= Required task =
Show every line in the items below that contains the string "kern". Treat uppercase and lowercase as different.
* START Exercise materials *
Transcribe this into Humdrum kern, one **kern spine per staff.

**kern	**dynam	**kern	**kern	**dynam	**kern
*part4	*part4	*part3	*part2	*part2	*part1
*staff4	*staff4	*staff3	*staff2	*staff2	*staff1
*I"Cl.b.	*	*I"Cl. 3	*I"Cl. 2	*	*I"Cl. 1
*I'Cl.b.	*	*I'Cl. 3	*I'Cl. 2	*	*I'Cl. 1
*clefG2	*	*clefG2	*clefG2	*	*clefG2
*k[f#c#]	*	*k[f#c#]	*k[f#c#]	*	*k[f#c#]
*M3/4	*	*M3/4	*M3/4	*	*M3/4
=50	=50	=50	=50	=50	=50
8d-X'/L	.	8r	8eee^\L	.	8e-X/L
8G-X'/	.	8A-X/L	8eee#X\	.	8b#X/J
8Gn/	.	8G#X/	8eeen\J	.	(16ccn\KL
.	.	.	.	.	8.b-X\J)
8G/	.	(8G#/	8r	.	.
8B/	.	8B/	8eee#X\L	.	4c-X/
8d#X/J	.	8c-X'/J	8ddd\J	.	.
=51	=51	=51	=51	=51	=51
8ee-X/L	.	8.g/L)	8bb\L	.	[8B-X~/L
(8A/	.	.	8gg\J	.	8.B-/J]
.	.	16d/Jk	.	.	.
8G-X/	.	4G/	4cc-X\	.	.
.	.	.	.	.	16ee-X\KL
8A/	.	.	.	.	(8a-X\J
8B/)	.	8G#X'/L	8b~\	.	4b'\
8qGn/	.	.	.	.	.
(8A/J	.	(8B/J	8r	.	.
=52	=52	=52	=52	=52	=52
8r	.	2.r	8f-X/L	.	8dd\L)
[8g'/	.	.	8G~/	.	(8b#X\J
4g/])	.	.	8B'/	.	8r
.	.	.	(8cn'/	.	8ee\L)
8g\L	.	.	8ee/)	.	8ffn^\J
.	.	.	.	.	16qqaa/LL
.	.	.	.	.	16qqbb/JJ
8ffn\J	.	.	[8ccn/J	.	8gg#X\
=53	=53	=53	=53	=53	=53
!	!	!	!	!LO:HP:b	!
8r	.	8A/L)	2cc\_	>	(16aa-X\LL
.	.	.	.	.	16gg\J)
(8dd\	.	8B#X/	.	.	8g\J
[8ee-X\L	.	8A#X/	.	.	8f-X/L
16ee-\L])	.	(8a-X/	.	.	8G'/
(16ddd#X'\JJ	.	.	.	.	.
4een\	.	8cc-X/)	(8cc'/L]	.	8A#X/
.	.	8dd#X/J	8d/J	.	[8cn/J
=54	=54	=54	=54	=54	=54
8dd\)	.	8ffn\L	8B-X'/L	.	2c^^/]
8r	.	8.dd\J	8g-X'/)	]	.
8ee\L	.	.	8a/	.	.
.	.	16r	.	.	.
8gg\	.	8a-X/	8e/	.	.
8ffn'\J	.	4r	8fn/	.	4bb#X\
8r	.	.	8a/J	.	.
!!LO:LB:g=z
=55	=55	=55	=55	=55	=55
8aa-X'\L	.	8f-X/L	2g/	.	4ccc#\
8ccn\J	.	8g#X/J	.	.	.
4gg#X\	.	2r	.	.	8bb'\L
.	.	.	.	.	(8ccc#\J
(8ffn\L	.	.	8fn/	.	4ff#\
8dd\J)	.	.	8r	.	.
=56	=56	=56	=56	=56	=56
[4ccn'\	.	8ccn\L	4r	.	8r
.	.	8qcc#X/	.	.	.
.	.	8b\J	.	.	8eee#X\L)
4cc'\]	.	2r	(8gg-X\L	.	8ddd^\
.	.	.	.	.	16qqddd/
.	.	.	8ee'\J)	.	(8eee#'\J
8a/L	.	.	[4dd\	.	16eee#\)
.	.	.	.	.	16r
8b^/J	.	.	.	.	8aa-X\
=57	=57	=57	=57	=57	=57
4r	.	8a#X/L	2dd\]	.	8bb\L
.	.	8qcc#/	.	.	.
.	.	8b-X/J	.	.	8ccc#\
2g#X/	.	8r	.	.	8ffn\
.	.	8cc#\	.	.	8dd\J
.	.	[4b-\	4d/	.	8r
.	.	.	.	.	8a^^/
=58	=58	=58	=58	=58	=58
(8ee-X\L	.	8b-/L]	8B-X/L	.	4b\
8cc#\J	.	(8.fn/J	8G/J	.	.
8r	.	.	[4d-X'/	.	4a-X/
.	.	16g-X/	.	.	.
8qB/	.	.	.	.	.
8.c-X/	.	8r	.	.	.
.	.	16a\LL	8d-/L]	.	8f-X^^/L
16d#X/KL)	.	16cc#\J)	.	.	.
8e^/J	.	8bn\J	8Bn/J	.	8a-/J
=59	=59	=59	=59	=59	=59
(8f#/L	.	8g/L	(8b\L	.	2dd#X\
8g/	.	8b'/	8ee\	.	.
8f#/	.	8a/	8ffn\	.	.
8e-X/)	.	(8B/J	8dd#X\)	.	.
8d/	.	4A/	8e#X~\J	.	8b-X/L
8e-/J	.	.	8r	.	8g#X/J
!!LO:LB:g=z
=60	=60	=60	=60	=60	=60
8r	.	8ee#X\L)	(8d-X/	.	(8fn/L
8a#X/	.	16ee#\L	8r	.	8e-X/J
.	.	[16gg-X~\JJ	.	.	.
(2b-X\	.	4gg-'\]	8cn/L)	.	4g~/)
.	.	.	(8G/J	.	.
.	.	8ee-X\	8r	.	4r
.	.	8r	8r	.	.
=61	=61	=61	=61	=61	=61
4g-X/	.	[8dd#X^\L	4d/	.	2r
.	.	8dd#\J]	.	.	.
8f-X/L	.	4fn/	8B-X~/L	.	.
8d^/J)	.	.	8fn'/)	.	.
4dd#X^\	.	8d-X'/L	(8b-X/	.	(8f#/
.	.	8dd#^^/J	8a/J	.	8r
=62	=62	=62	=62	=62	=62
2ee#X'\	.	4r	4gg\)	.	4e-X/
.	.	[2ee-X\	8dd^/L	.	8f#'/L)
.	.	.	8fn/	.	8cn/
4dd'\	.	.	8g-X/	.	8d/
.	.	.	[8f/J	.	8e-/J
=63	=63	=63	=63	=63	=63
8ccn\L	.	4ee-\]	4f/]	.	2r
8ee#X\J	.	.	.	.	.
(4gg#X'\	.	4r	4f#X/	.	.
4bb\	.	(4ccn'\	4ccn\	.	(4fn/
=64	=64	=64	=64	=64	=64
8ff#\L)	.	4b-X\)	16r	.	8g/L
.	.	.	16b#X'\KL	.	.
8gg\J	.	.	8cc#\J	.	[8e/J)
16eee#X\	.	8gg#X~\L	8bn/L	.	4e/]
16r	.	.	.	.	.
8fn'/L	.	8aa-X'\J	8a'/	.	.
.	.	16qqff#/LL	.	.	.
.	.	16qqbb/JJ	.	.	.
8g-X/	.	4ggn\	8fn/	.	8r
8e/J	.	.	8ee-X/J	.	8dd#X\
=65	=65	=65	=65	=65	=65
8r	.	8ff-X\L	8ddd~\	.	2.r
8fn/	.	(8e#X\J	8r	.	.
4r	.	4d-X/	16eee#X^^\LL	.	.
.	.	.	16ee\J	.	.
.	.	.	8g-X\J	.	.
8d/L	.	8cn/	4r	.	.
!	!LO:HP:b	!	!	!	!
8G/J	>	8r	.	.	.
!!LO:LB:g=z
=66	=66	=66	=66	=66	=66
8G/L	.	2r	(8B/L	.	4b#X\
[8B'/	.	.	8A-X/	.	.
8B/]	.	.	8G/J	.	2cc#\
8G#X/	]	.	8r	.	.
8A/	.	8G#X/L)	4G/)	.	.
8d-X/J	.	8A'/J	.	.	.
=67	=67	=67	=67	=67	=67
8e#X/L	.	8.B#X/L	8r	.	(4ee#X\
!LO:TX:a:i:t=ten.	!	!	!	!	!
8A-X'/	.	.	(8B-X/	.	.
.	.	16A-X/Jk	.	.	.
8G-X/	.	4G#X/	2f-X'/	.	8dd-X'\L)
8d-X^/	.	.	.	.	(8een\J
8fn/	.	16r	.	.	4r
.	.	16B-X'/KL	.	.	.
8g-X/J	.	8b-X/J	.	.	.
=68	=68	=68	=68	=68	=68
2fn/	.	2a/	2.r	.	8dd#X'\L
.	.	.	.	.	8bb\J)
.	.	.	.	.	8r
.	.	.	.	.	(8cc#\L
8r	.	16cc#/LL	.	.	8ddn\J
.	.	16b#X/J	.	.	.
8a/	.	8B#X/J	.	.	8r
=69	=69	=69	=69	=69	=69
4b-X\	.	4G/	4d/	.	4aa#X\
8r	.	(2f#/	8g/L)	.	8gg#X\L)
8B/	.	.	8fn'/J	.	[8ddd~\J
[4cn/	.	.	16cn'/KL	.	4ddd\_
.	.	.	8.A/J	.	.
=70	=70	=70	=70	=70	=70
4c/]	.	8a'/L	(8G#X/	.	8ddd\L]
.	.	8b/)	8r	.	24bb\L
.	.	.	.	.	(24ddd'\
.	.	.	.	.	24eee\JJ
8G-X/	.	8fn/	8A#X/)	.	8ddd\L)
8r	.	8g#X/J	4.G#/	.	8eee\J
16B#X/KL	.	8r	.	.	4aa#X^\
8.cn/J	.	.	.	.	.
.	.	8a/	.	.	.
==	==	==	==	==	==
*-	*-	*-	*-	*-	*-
* END Exercise materials *
= Written answer =
Transcribe this into Humdrum kern, one **kern spine per staff.
**kern	**dynam	**kern	**kern	**dynam	**kern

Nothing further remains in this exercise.